(TRY IT): The response must be made up of the lines in the entries below that contain "none".
---- ENTRIES SHOWN
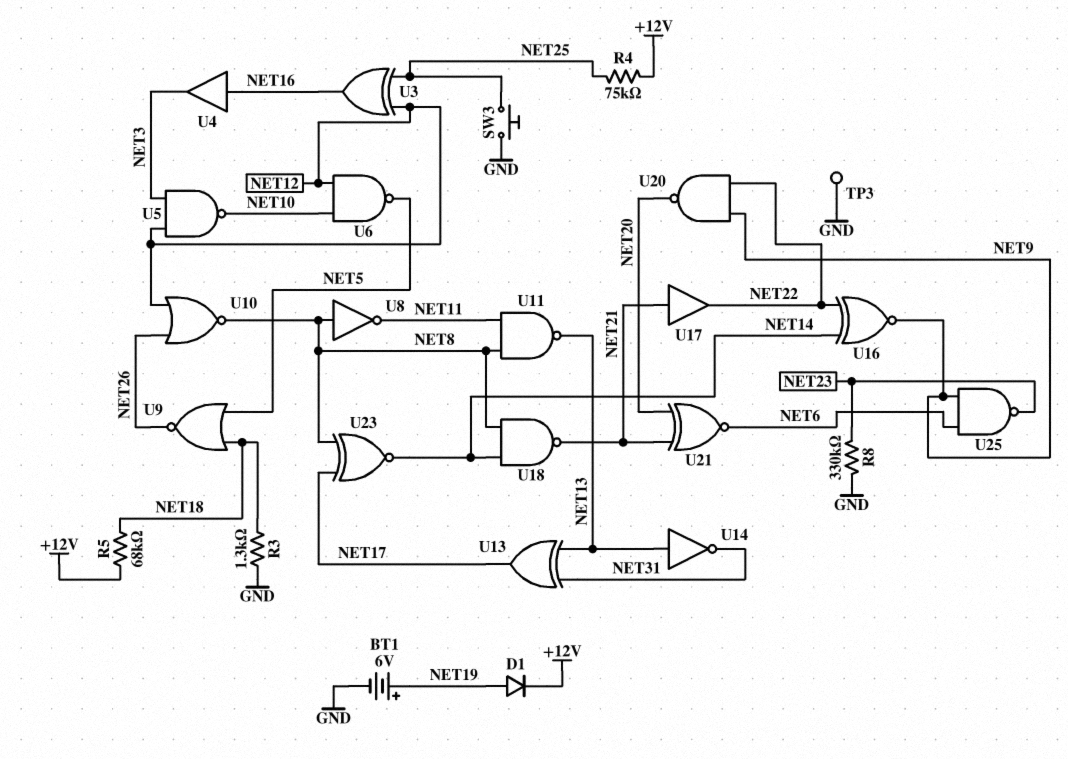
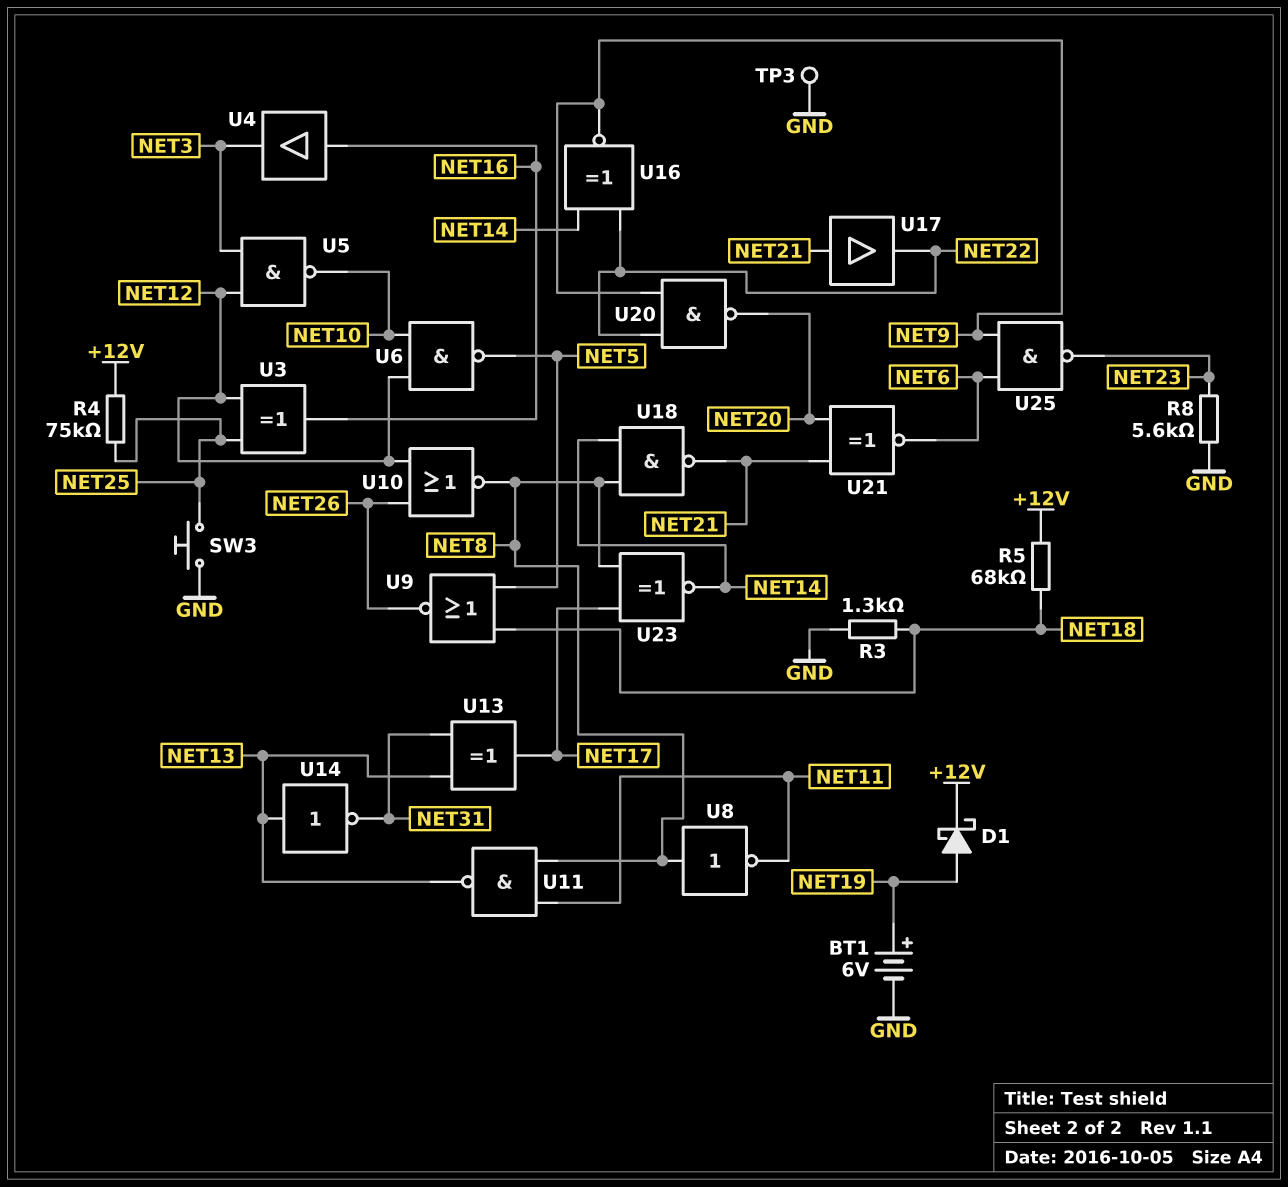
D1: diode (A NET19, K +12V) -> schottky (A NET19, K +12V)
R8: 330k (GND, NET23) -> 5.6k (GND, NET23)

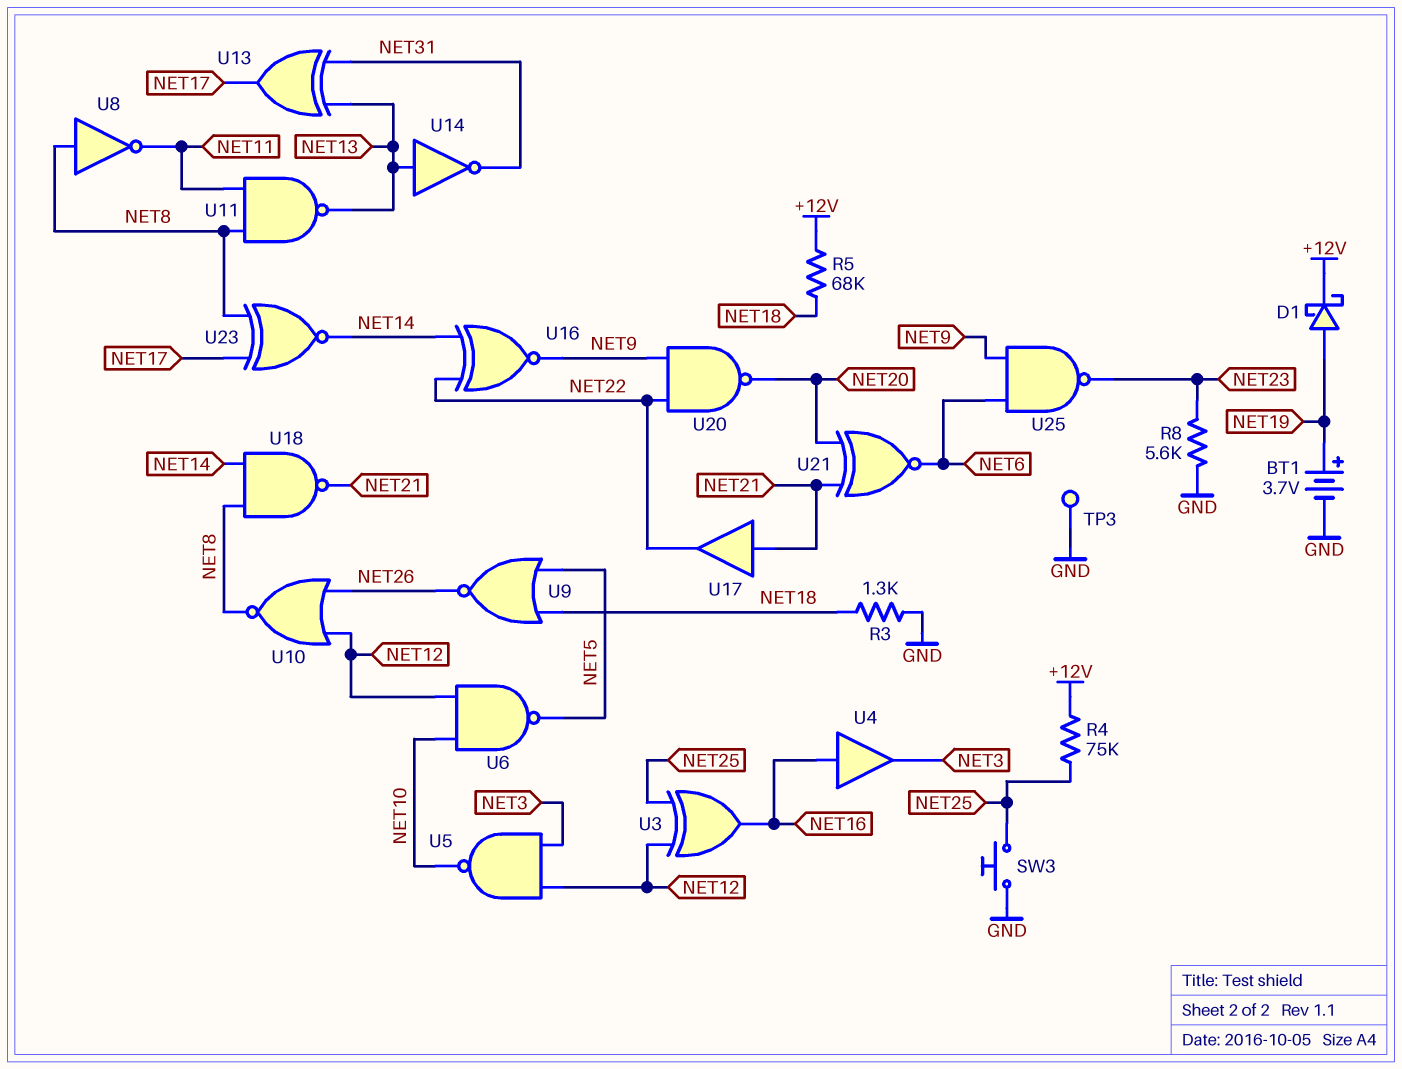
BT1: 6V (plus NET19, minus GND) -> 3.7V (plus NET19, minus GND)

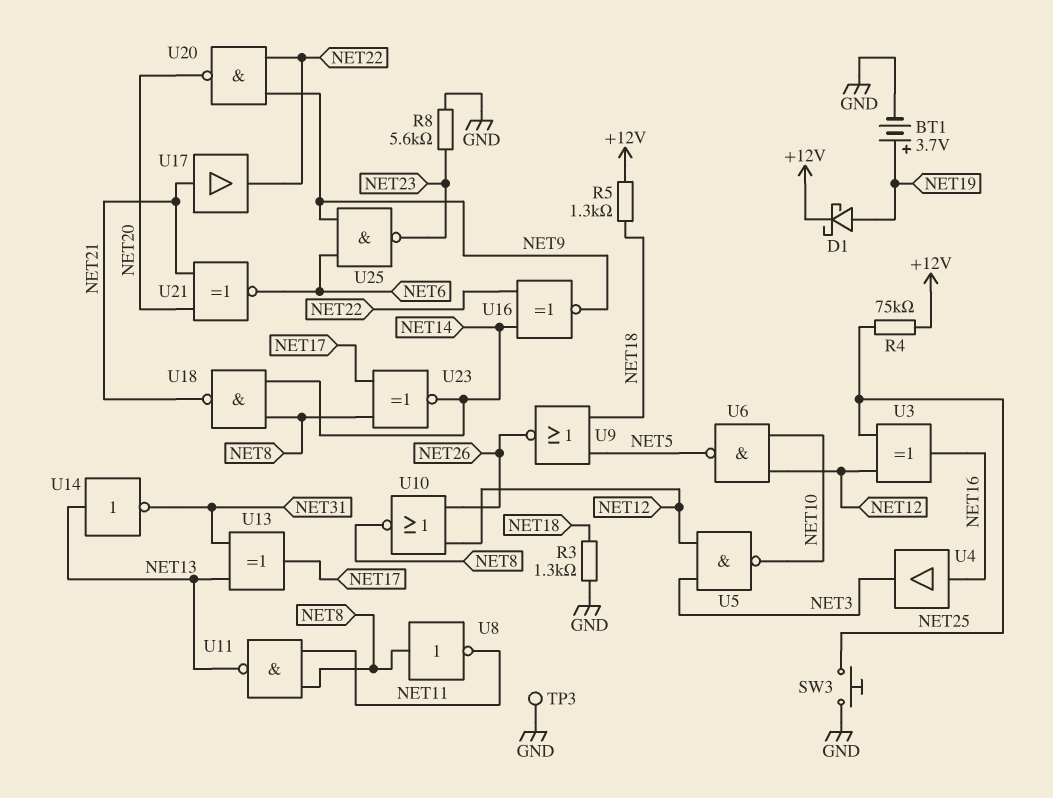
R5: 68k (+12V, NET18) -> 1.3k (+12V, NET18)

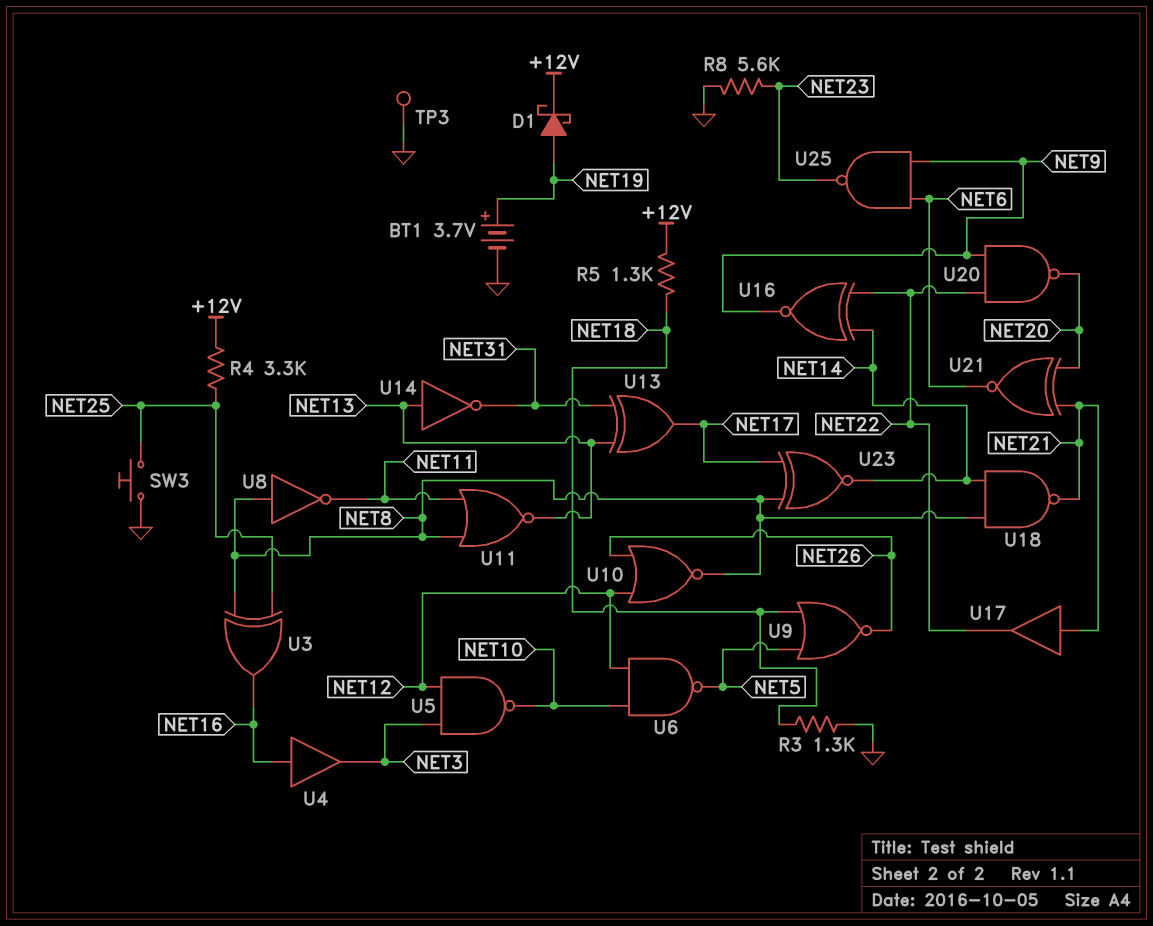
R4: 75k (+12V, NET25) -> 3.3k (+12V, NET25)
U3: XOR (in NET12, in NET25, out NET16) -> XOR (in NET8, in NET25, out NET16)
U11: NAND (in NET8, in NET11, out NET13) -> NOR (in NET8, in NET11, out NET13)

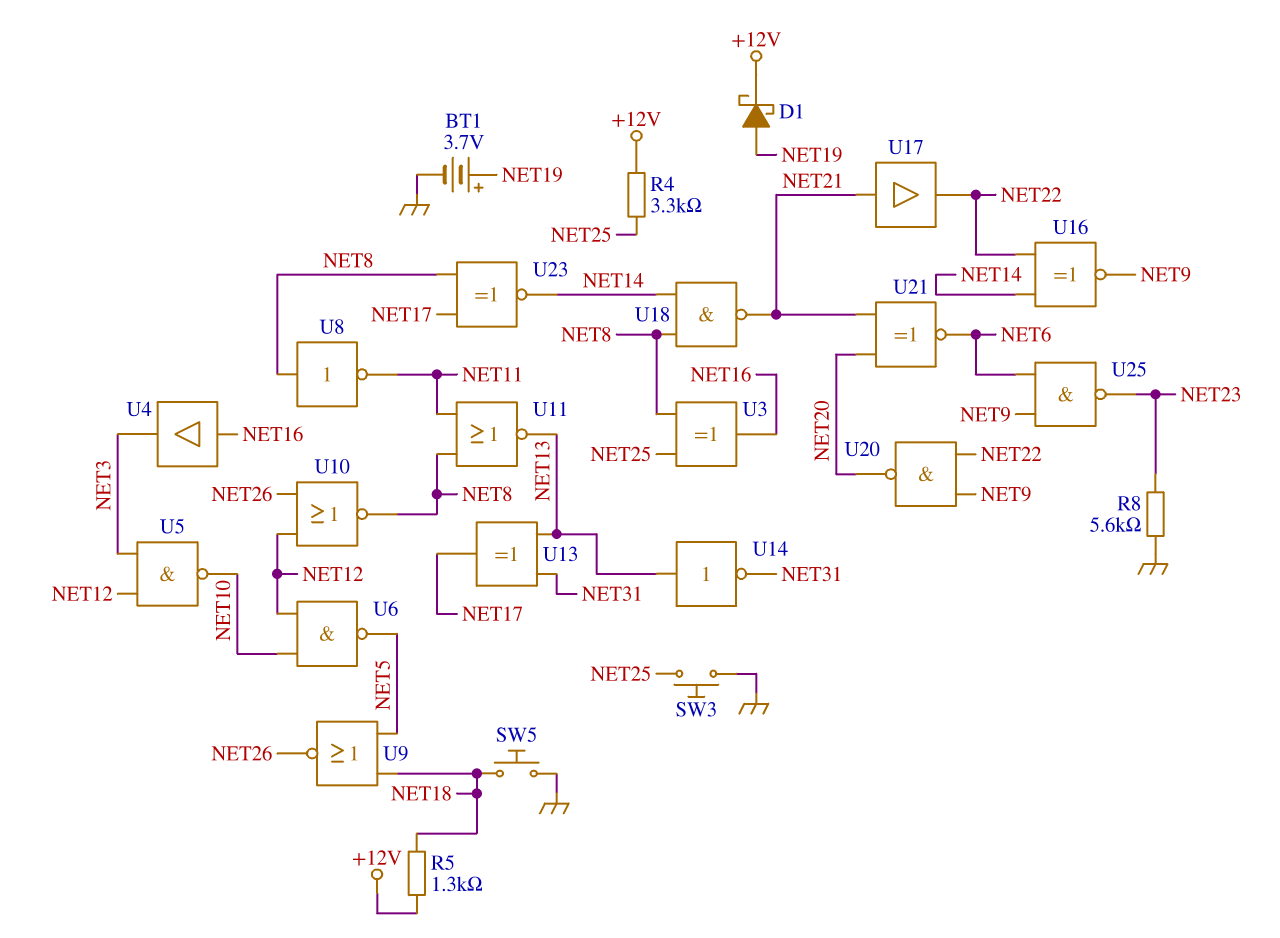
R3: 1.3k (GND, NET18) -> none
SW5: none -> button (GND, NET18)
TP3: test point (GND) -> none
--------
(SOLUTION TO THIS PROBLEM):
R3: 1.3k (GND, NET18) -> none
SW5: none -> button (GND, NET18)
TP3: test point (GND) -> none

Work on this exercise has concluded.